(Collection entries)
--*--
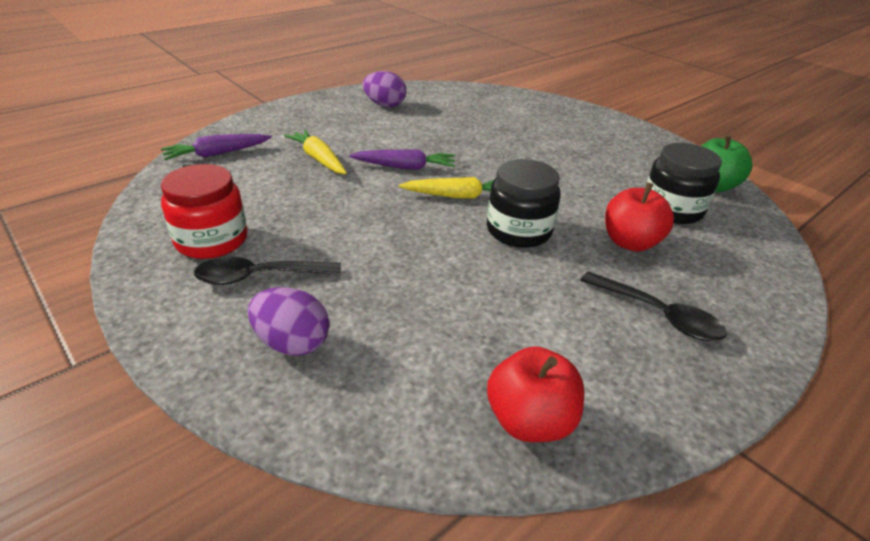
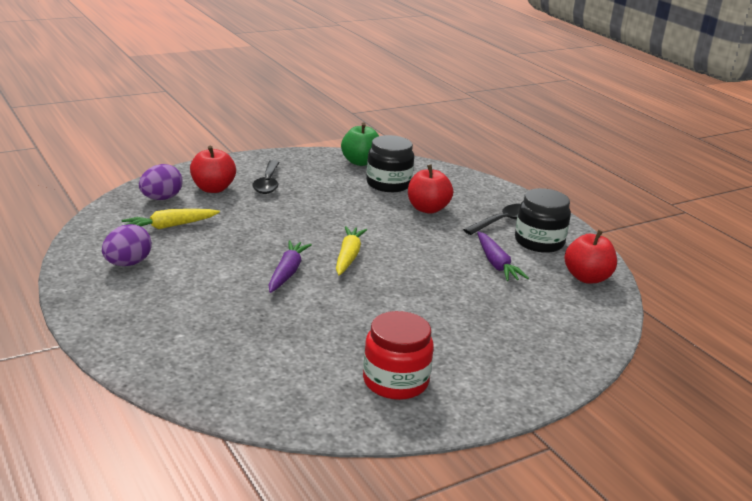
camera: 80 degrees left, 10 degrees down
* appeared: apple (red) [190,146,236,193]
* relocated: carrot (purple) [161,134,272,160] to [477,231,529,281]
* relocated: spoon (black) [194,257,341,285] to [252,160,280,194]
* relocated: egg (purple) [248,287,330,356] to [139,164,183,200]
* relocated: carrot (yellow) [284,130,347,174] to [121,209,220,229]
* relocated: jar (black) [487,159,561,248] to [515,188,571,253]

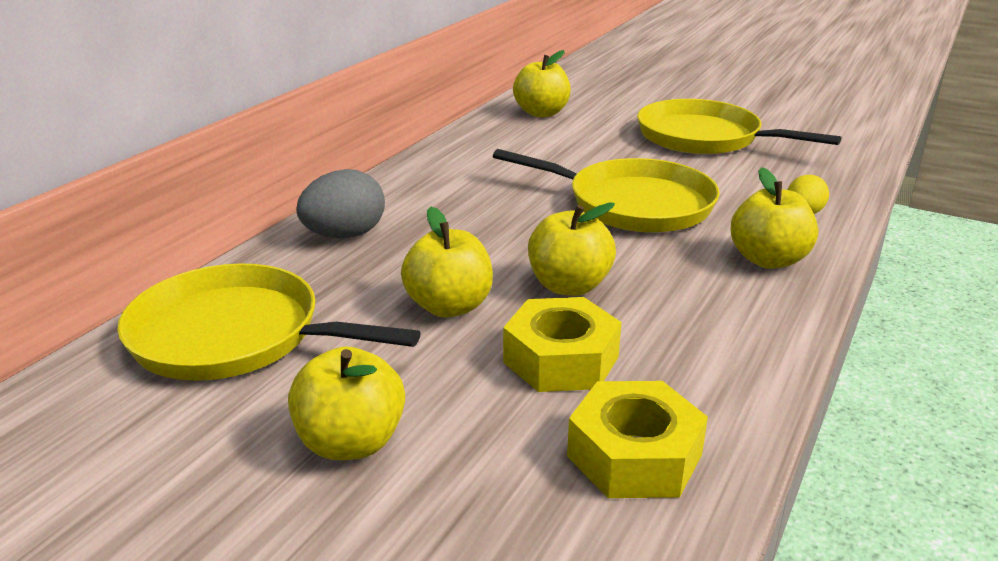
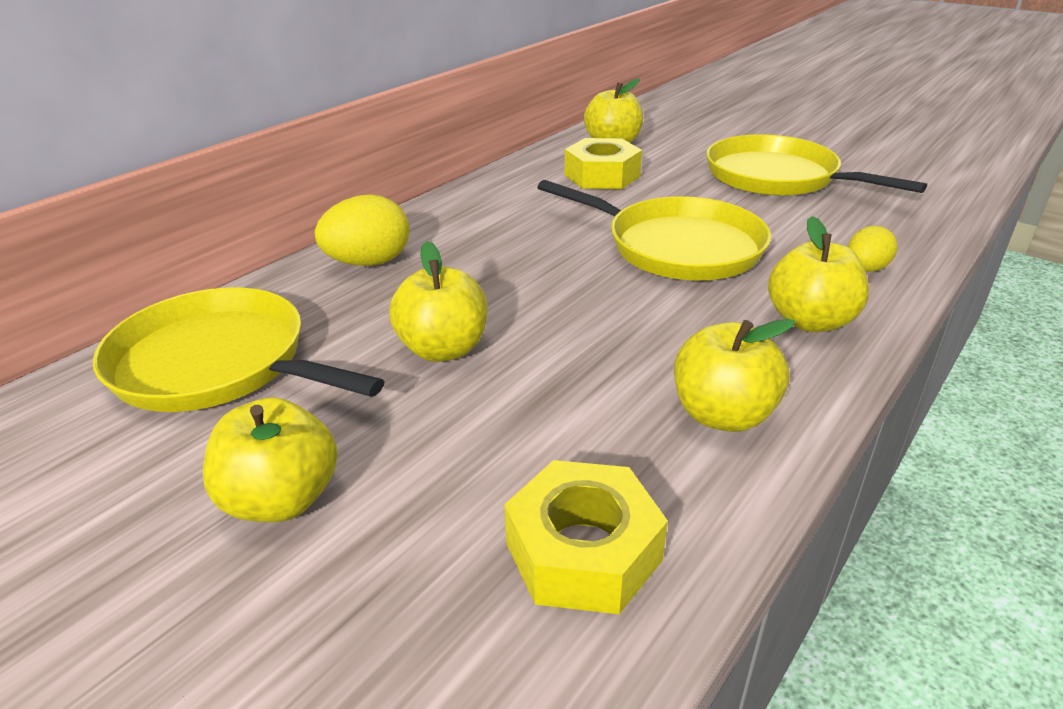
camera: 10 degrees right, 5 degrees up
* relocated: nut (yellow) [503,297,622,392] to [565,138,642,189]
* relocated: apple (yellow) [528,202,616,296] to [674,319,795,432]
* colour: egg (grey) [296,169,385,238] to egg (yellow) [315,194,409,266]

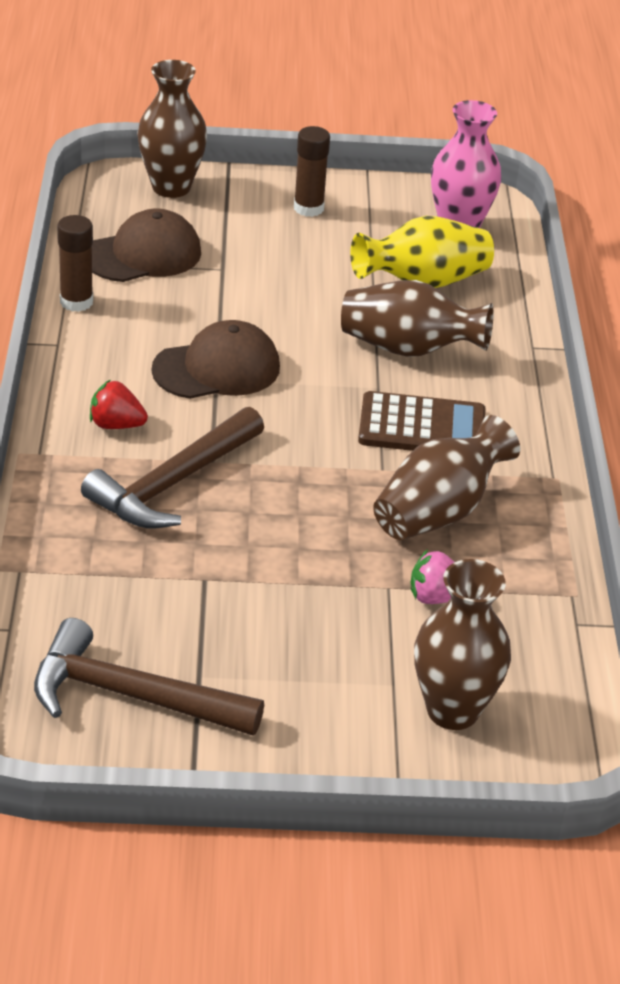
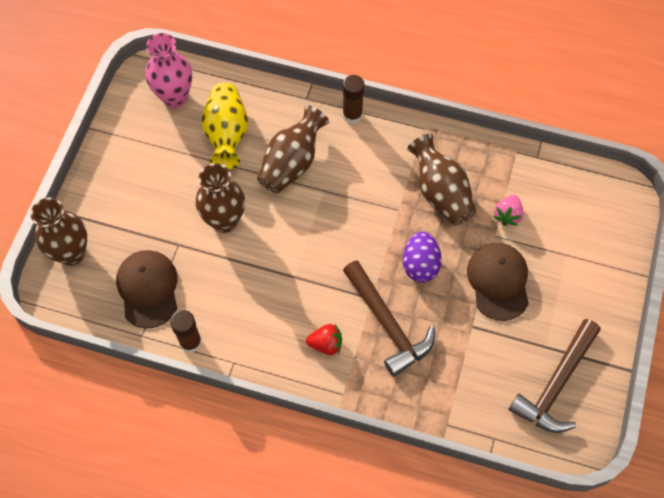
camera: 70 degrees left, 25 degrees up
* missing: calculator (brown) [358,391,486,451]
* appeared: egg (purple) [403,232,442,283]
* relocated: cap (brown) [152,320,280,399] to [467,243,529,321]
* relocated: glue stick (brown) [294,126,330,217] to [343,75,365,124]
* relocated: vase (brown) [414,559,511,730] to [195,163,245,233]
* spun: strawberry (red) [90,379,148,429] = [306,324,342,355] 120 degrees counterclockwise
--*--
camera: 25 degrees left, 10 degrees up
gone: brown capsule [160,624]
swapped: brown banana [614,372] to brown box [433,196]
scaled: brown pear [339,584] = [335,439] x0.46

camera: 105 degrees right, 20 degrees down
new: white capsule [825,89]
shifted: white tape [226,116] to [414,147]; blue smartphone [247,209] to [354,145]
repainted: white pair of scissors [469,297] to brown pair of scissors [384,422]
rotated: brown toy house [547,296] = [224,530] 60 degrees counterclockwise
--*--
**What you need to do:** Using the entries above, give back exactly the line containing "gone: brown capsule [160,624]", the line containing "swapped: brown banana", and every line between them, and nothing else.

**Written answer:**
gone: brown capsule [160,624]
swapped: brown banana [614,372] to brown box [433,196]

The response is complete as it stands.